> **TASK**:
In duplicating the lines below, keep every word unchanged and drop the pictures.

> **EXERCISE DATA**:
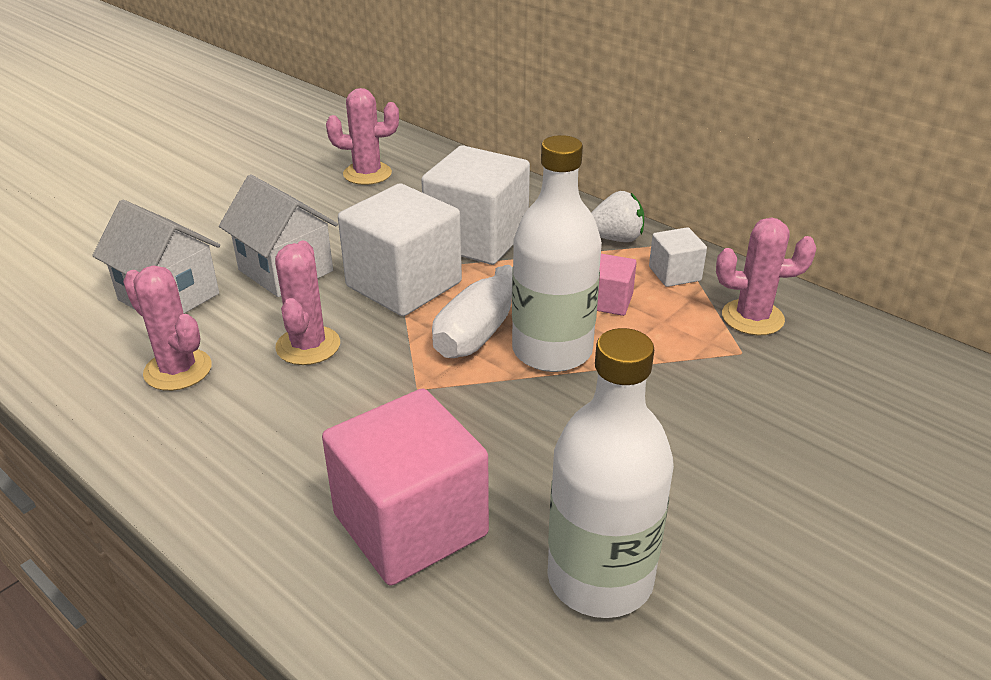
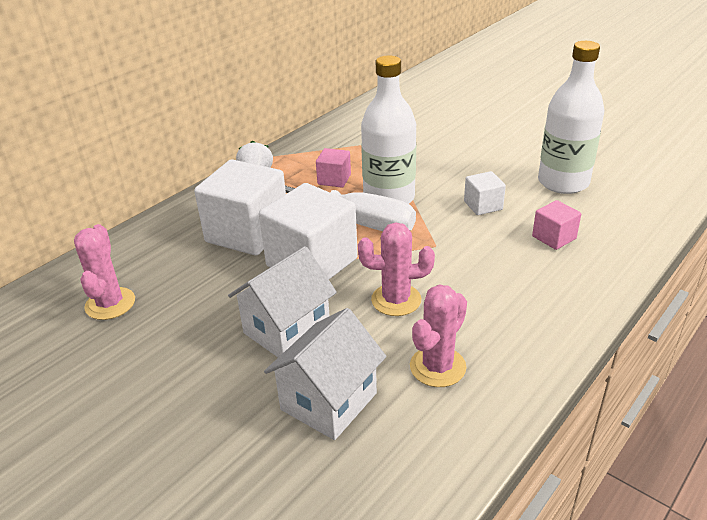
camera: 90 degrees left, 0 degrees up
(410, 524) = (554, 237): pink cube -> pink cube, size x0.48
(674, 274) = (303, 157): white cube -> white cube (483, 205)
(752, 318) = (350, 137): pink cactus -> none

> **TASK SOLUTION**:
camera: 90 degrees left, 0 degrees up
(410, 524) = (554, 237): pink cube -> pink cube, size x0.48
(674, 274) = (303, 157): white cube -> white cube (483, 205)
(752, 318) = (350, 137): pink cactus -> none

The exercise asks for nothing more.